> **Action item**
Repeat every entry exactly. Pictures stay out.

> **The records**

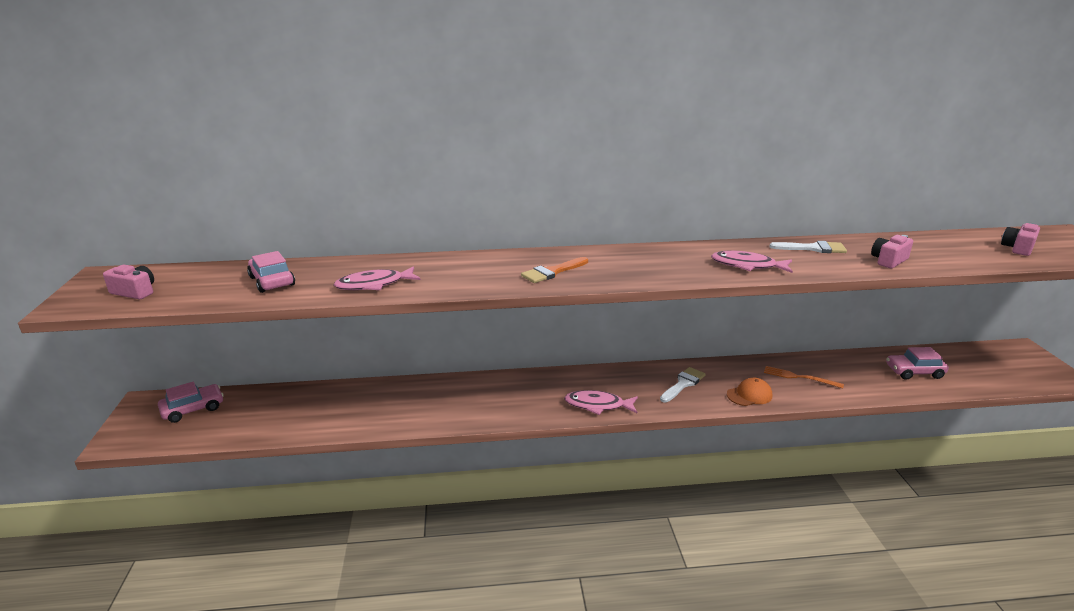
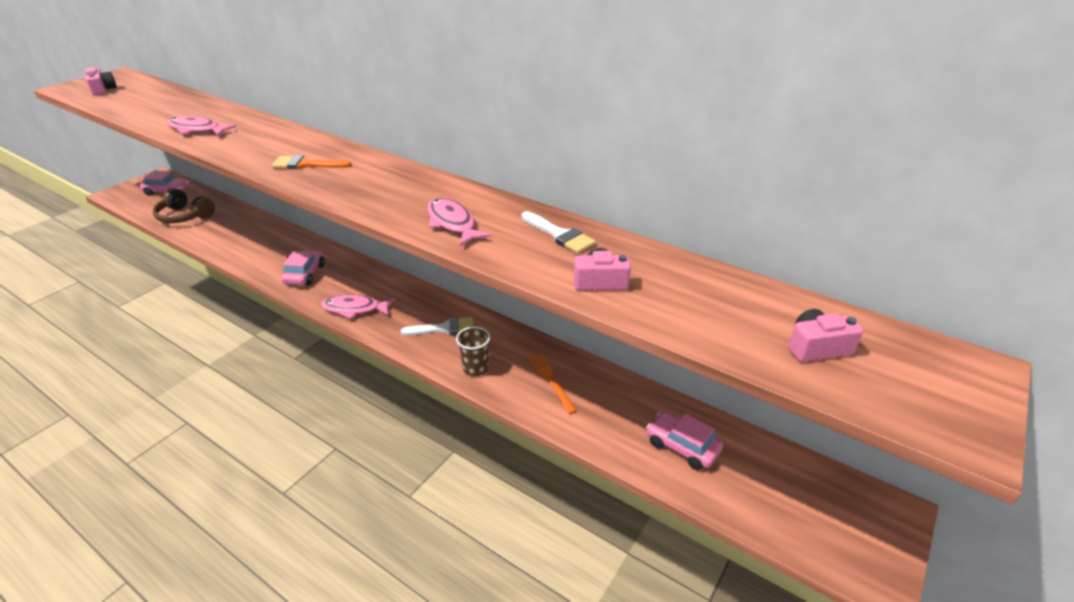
camera: 40 degrees right, 10 degrees up
(271, 419) = (184, 216): none -> brown headphones
(272, 281) = (163, 107): pink car -> pink car (305, 274)
(598, 405) = (354, 309): pink fish -> pink fish turned 45 degrees counterclockwise
(749, 395) = (475, 368): orange cap -> brown cup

> **Solution to the problem**
camera: 40 degrees right, 10 degrees up
(271, 419) = (184, 216): none -> brown headphones
(272, 281) = (163, 107): pink car -> pink car (305, 274)
(598, 405) = (354, 309): pink fish -> pink fish turned 45 degrees counterclockwise
(749, 395) = (475, 368): orange cap -> brown cup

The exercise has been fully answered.